● **AIM OF THE TASK**
Your answer should be a single number: how many lines in the data below hold the string "none".

● **Difference listings**
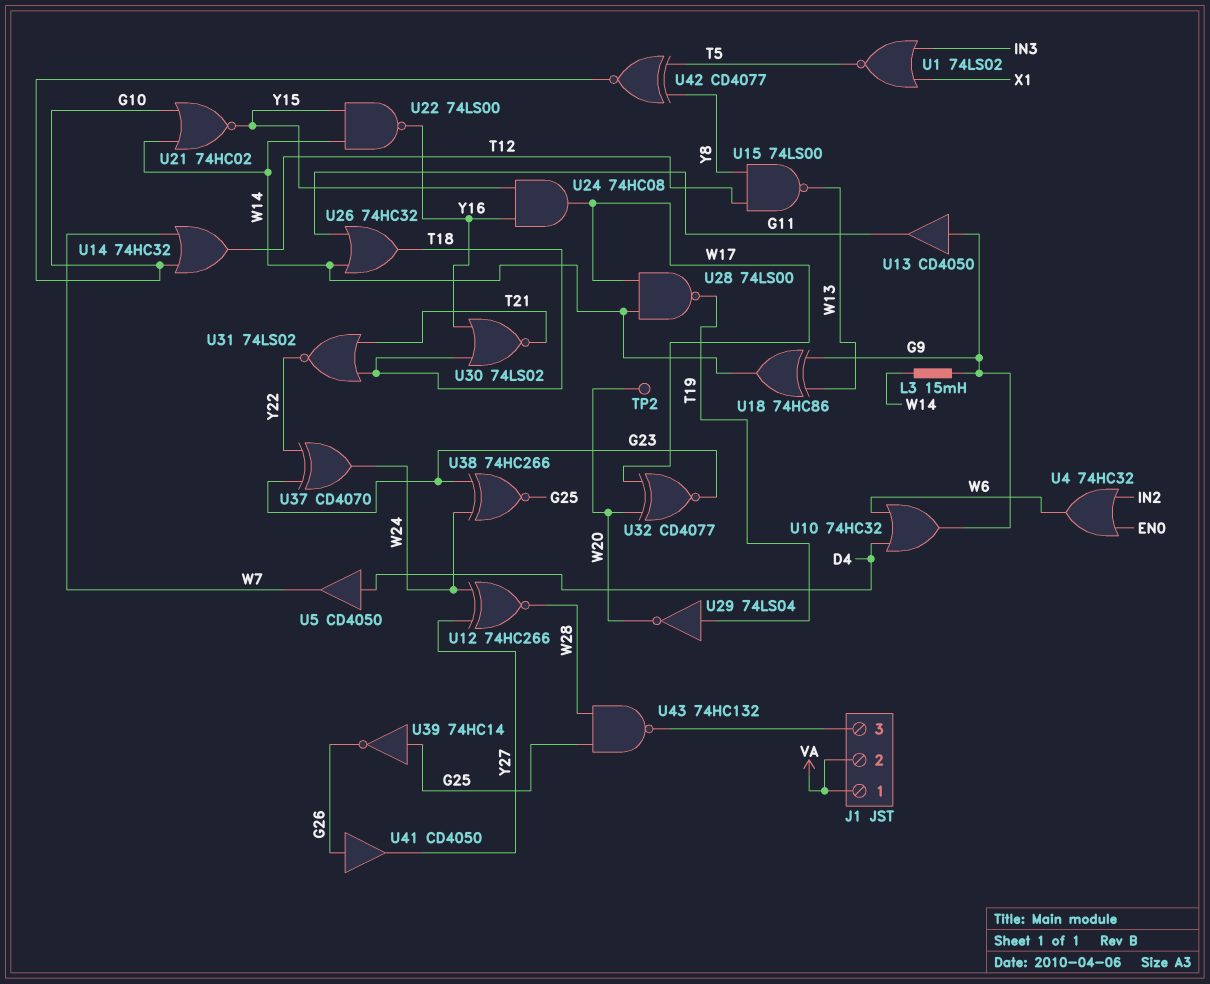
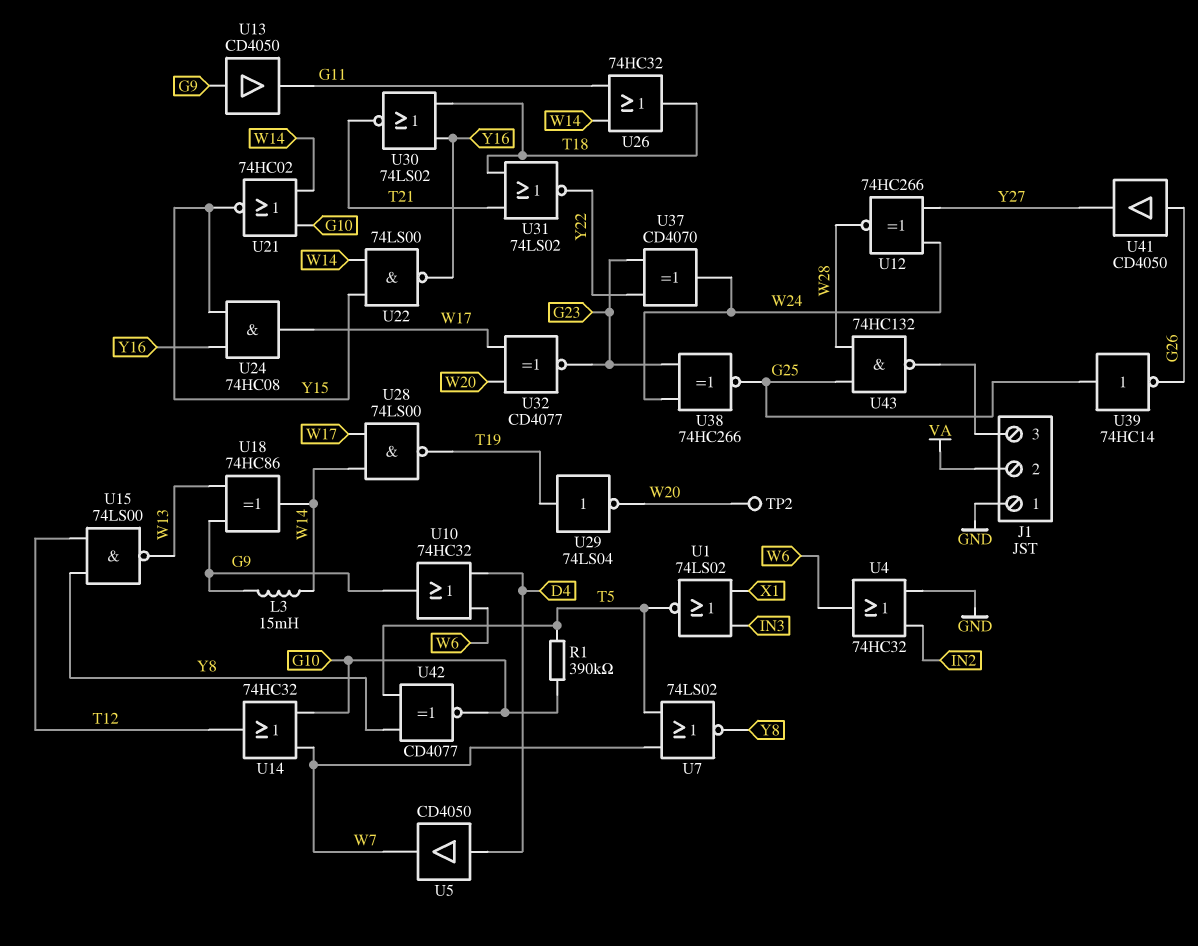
J1 pin 1: VA -> GND
R1: none -> 390k (G10, T5)
U4: OR 74HC32 (in EN0, in IN2, out W6) -> OR 74HC32 (in GND, in IN2, out W6)
U7: none -> NOR 74LS02 (in T5, in W7, out Y8)

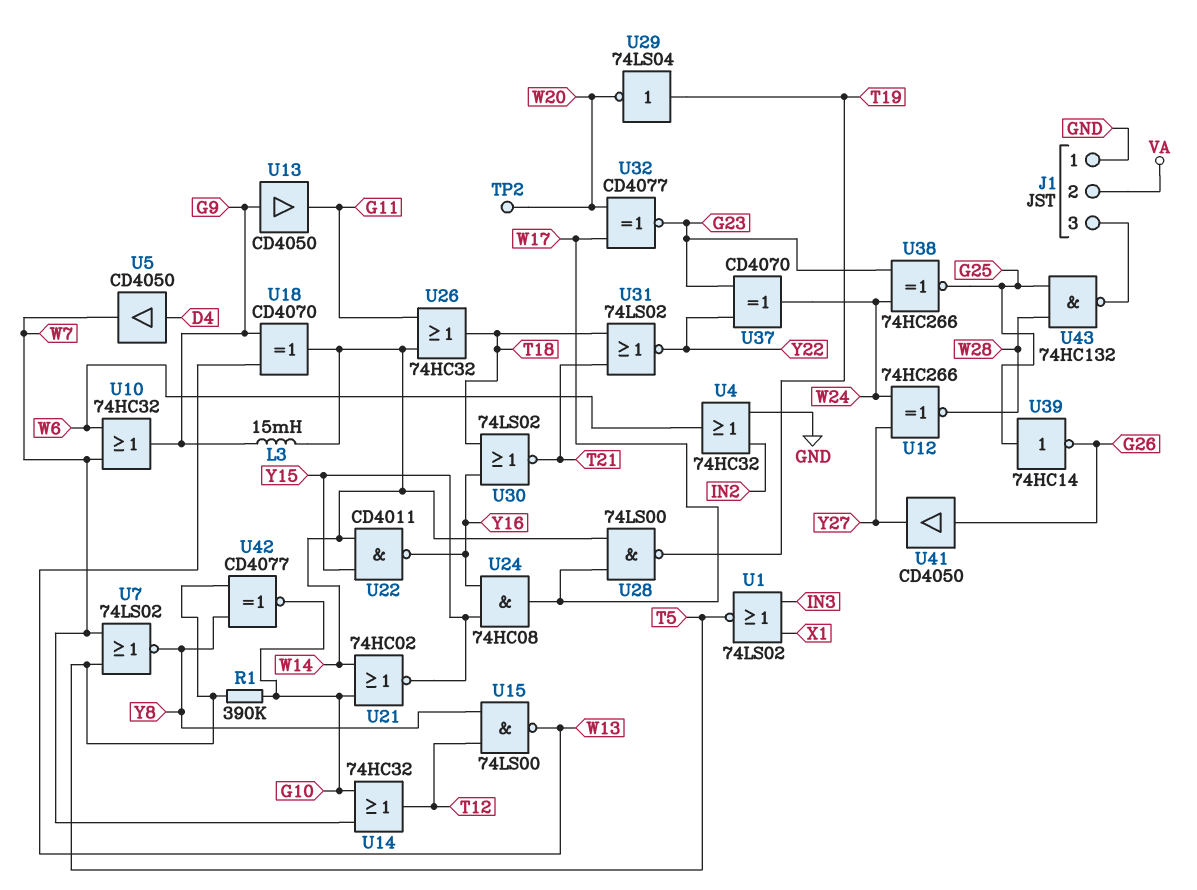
U10: OR 74HC32 (in D4, in W6, out G9) -> OR 74HC32 (in W6, in W7, out G9)
U18: XOR 74HC86 (in G9, in W13, out W14) -> XOR CD4070 (in G9, in W13, out W14)
U22: NAND 74LS00 (in W14, in Y15, out Y16) -> NAND CD4011 (in W14, in Y15, out Y16)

● **RESPONSE TO THIS EXERCISE**
2